> **TASK MATERIAL**
Content starts

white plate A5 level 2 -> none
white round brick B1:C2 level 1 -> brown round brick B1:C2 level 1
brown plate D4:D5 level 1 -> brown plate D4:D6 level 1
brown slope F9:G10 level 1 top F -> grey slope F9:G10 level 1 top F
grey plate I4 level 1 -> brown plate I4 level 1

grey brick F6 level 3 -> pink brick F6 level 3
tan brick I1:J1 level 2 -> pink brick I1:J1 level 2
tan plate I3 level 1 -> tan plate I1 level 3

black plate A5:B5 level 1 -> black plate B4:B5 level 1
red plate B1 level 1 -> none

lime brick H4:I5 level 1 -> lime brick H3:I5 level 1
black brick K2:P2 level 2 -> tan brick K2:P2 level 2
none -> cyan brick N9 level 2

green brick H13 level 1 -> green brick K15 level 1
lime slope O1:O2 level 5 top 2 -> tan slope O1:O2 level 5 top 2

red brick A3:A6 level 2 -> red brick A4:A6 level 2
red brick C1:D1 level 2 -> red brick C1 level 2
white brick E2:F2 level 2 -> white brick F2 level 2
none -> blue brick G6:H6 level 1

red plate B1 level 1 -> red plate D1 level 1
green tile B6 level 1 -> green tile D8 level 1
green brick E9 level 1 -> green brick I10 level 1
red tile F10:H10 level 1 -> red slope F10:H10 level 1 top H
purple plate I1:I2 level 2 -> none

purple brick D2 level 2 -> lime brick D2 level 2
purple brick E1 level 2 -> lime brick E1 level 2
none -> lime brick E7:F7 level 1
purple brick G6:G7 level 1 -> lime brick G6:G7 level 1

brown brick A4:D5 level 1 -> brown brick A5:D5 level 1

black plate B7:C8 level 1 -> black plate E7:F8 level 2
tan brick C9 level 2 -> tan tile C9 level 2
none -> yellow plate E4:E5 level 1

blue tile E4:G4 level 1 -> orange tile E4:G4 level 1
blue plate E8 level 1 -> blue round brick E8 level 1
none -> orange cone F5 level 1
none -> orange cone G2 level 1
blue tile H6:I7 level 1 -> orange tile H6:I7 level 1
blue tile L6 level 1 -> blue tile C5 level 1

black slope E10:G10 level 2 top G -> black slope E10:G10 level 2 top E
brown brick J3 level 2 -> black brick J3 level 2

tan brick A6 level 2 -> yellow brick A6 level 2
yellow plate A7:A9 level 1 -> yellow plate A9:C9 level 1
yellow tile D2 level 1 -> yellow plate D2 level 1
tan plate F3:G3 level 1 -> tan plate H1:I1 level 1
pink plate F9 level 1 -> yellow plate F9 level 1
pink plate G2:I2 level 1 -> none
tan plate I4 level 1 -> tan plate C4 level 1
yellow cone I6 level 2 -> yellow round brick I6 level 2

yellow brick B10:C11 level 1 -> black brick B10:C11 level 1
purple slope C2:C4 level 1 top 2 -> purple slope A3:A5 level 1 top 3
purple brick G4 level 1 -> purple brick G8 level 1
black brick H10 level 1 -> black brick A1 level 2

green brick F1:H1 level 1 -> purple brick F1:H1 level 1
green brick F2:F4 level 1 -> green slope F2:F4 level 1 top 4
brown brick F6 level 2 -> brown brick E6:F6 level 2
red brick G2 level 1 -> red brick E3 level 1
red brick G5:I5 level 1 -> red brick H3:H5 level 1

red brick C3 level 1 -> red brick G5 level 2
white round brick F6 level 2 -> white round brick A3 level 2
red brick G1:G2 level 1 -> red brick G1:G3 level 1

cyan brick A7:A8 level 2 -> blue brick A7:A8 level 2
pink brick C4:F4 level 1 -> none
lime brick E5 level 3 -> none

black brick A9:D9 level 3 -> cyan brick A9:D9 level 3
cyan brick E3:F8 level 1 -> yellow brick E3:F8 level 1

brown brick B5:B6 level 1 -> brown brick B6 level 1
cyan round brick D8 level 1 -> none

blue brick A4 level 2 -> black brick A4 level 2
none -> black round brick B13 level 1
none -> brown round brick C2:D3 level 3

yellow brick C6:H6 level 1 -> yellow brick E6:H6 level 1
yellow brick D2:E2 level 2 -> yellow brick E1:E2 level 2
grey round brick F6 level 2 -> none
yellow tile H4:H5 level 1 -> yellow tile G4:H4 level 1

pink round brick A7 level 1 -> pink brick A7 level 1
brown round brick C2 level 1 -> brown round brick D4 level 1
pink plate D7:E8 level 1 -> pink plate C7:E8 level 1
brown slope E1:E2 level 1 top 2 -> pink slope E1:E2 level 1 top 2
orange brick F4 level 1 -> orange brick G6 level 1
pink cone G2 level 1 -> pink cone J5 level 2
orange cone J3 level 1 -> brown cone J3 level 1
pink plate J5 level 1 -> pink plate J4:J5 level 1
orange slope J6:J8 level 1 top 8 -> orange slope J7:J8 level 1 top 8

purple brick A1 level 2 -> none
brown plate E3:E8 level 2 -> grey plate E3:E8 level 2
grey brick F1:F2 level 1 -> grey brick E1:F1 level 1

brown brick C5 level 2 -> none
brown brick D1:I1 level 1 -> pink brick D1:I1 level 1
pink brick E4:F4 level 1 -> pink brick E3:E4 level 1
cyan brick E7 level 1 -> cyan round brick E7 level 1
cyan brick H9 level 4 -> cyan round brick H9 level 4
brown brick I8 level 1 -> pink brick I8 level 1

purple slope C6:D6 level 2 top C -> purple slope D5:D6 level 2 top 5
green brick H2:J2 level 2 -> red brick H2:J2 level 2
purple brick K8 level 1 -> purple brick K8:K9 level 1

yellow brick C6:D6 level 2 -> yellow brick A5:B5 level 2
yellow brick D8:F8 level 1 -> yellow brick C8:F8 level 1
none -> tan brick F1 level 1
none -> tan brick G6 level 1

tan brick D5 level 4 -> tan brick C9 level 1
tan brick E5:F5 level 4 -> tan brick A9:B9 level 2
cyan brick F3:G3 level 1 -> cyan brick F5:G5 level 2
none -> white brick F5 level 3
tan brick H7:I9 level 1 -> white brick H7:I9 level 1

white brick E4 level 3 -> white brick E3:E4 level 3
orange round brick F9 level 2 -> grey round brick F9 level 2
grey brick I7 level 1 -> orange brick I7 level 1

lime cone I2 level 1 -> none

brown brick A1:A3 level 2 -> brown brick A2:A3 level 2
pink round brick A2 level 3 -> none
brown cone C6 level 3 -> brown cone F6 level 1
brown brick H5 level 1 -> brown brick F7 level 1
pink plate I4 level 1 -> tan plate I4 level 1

Content ends

> **INSTRUCTIONS TO FOLLOW**
Send back exactly the lines of the listing above starting at the one with "purple plate I1:I2 level 2 -> none" and ending at the one with "purple slope C2:C4", inclusive, and no others.

> **TASK SOLUTION**
purple plate I1:I2 level 2 -> none

purple brick D2 level 2 -> lime brick D2 level 2
purple brick E1 level 2 -> lime brick E1 level 2
none -> lime brick E7:F7 level 1
purple brick G6:G7 level 1 -> lime brick G6:G7 level 1

brown brick A4:D5 level 1 -> brown brick A5:D5 level 1

black plate B7:C8 level 1 -> black plate E7:F8 level 2
tan brick C9 level 2 -> tan tile C9 level 2
none -> yellow plate E4:E5 level 1

blue tile E4:G4 level 1 -> orange tile E4:G4 level 1
blue plate E8 level 1 -> blue round brick E8 level 1
none -> orange cone F5 level 1
none -> orange cone G2 level 1
blue tile H6:I7 level 1 -> orange tile H6:I7 level 1
blue tile L6 level 1 -> blue tile C5 level 1

black slope E10:G10 level 2 top G -> black slope E10:G10 level 2 top E
brown brick J3 level 2 -> black brick J3 level 2

tan brick A6 level 2 -> yellow brick A6 level 2
yellow plate A7:A9 level 1 -> yellow plate A9:C9 level 1
yellow tile D2 level 1 -> yellow plate D2 level 1
tan plate F3:G3 level 1 -> tan plate H1:I1 level 1
pink plate F9 level 1 -> yellow plate F9 level 1
pink plate G2:I2 level 1 -> none
tan plate I4 level 1 -> tan plate C4 level 1
yellow cone I6 level 2 -> yellow round brick I6 level 2

yellow brick B10:C11 level 1 -> black brick B10:C11 level 1
purple slope C2:C4 level 1 top 2 -> purple slope A3:A5 level 1 top 3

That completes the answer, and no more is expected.